■ YOUR OBJECTIVE
Reproduce the opening lines of the records exactly, please, stopping after the line that contains "turquoise soap dispenser [461,618,520,735]".

■ TASK DATA
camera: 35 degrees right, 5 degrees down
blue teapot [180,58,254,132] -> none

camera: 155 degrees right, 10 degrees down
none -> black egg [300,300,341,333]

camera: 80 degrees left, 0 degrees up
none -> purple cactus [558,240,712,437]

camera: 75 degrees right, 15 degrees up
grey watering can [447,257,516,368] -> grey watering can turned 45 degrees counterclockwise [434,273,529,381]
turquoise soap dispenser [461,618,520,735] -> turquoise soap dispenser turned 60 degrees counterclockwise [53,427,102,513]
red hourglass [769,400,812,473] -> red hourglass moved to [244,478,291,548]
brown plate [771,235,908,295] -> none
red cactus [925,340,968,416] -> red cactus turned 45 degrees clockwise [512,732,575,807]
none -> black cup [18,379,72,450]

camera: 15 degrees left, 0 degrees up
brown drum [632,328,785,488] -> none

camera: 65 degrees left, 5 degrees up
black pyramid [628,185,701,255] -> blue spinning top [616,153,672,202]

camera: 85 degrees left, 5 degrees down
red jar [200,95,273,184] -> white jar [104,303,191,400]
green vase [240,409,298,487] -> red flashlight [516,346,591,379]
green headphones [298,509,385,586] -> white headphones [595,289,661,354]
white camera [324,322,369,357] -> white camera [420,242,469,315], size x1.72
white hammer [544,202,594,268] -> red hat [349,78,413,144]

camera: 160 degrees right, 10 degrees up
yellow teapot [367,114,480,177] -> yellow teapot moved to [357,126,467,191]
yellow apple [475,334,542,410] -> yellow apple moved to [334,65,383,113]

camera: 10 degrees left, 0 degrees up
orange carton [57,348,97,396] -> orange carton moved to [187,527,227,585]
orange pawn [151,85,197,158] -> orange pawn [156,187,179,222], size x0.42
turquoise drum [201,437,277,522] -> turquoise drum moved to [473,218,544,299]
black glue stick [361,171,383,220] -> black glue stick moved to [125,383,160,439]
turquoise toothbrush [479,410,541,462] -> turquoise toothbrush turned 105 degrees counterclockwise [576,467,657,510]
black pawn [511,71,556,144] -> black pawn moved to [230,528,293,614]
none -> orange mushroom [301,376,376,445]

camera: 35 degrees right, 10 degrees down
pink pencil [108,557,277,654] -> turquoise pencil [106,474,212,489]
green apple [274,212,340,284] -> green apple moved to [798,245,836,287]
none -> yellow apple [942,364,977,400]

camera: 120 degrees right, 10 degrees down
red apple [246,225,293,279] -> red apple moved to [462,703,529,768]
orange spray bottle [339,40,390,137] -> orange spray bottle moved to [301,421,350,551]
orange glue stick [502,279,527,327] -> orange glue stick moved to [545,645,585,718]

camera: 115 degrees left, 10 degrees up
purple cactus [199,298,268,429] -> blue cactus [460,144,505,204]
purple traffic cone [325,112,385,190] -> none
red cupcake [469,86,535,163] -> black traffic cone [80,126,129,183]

■ WRITTEN ANSWER
camera: 35 degrees right, 5 degrees down
blue teapot [180,58,254,132] -> none

camera: 155 degrees right, 10 degrees down
none -> black egg [300,300,341,333]

camera: 80 degrees left, 0 degrees up
none -> purple cactus [558,240,712,437]

camera: 75 degrees right, 15 degrees up
grey watering can [447,257,516,368] -> grey watering can turned 45 degrees counterclockwise [434,273,529,381]
turquoise soap dispenser [461,618,520,735] -> turquoise soap dispenser turned 60 degrees counterclockwise [53,427,102,513]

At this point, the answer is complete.